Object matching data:

● ● ● ●

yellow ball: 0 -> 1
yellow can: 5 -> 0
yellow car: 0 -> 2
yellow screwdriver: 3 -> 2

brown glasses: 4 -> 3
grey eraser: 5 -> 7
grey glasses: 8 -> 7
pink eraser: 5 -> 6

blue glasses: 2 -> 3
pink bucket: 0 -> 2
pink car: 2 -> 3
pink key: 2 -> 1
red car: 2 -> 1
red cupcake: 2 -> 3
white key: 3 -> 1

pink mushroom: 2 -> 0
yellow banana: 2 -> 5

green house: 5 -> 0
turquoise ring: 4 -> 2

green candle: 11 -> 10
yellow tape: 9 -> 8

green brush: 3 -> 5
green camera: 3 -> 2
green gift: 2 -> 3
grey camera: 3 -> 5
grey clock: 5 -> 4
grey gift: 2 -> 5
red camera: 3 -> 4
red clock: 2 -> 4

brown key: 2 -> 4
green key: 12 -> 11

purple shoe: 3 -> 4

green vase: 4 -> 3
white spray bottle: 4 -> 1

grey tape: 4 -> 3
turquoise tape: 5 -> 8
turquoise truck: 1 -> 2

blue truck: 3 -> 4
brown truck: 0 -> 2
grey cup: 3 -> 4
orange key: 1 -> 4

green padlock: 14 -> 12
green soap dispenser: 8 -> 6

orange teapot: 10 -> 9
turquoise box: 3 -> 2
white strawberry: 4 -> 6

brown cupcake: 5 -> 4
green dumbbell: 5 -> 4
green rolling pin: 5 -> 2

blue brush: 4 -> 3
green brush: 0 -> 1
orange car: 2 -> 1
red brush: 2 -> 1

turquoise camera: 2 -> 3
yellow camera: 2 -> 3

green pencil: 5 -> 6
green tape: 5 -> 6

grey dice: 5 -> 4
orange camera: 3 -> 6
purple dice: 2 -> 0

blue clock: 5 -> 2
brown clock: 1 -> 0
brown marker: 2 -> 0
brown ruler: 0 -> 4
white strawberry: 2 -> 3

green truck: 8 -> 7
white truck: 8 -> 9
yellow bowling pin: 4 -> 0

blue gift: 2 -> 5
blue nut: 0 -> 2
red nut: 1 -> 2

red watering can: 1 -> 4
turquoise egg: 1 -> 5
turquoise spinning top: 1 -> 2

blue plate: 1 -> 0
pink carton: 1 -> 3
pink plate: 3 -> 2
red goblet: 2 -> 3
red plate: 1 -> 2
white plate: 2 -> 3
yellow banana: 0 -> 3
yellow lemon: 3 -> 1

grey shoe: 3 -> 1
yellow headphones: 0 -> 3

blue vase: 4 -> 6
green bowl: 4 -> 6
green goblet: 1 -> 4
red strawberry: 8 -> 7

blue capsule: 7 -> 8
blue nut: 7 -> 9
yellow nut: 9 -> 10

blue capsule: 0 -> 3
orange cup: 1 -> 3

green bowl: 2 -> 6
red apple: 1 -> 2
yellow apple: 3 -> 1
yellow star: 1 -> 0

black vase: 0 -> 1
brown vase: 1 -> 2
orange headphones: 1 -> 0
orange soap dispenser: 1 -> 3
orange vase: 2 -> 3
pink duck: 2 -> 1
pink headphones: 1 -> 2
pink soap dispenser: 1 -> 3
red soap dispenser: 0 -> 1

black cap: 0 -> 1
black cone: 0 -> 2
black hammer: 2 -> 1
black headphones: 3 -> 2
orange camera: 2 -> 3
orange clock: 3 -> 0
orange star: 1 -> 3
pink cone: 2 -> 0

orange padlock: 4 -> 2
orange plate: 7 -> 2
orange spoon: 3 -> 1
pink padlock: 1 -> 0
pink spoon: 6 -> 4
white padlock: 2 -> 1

● ● ● ●

**Task prompt:** Repeat exactly the lines above from the one with "green pencil: 5 -> 6" up to and including the one with "orange padlock: 4 -> 2". No other line belongs in the reply.

**Answer to this exercise:**
green pencil: 5 -> 6
green tape: 5 -> 6

grey dice: 5 -> 4
orange camera: 3 -> 6
purple dice: 2 -> 0

blue clock: 5 -> 2
brown clock: 1 -> 0
brown marker: 2 -> 0
brown ruler: 0 -> 4
white strawberry: 2 -> 3

green truck: 8 -> 7
white truck: 8 -> 9
yellow bowling pin: 4 -> 0

blue gift: 2 -> 5
blue nut: 0 -> 2
red nut: 1 -> 2

red watering can: 1 -> 4
turquoise egg: 1 -> 5
turquoise spinning top: 1 -> 2

blue plate: 1 -> 0
pink carton: 1 -> 3
pink plate: 3 -> 2
red goblet: 2 -> 3
red plate: 1 -> 2
white plate: 2 -> 3
yellow banana: 0 -> 3
yellow lemon: 3 -> 1

grey shoe: 3 -> 1
yellow headphones: 0 -> 3

blue vase: 4 -> 6
green bowl: 4 -> 6
green goblet: 1 -> 4
red strawberry: 8 -> 7

blue capsule: 7 -> 8
blue nut: 7 -> 9
yellow nut: 9 -> 10

blue capsule: 0 -> 3
orange cup: 1 -> 3

green bowl: 2 -> 6
red apple: 1 -> 2
yellow apple: 3 -> 1
yellow star: 1 -> 0

black vase: 0 -> 1
brown vase: 1 -> 2
orange headphones: 1 -> 0
orange soap dispenser: 1 -> 3
orange vase: 2 -> 3
pink duck: 2 -> 1
pink headphones: 1 -> 2
pink soap dispenser: 1 -> 3
red soap dispenser: 0 -> 1

black cap: 0 -> 1
black cone: 0 -> 2
black hammer: 2 -> 1
black headphones: 3 -> 2
orange camera: 2 -> 3
orange clock: 3 -> 0
orange star: 1 -> 3
pink cone: 2 -> 0

orange padlock: 4 -> 2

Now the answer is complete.